::: RECORDS FOR THIS TASK :::

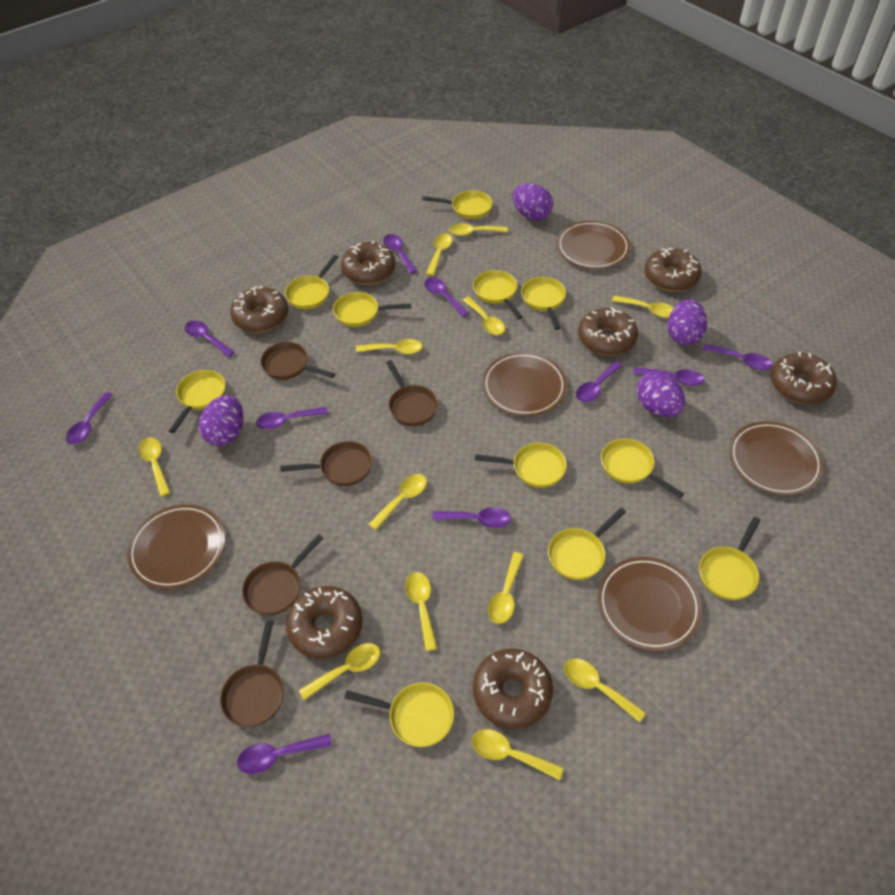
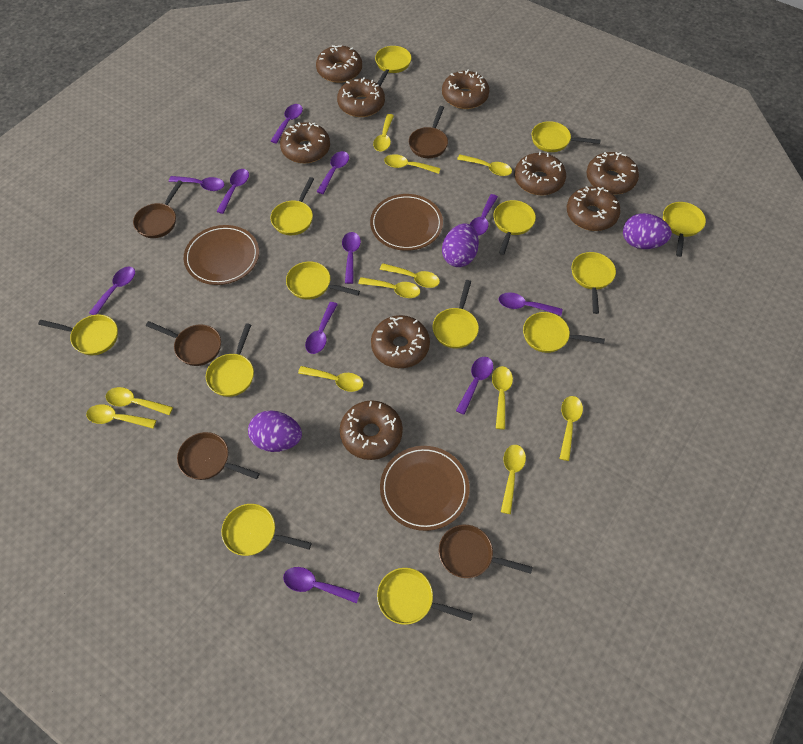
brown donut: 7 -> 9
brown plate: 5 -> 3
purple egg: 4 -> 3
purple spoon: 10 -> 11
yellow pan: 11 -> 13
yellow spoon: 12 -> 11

:::

ABOUT THIS TASK:
The answer should consist of every line above, exact and free of images.

RESULT:
brown donut: 7 -> 9
brown plate: 5 -> 3
purple egg: 4 -> 3
purple spoon: 10 -> 11
yellow pan: 11 -> 13
yellow spoon: 12 -> 11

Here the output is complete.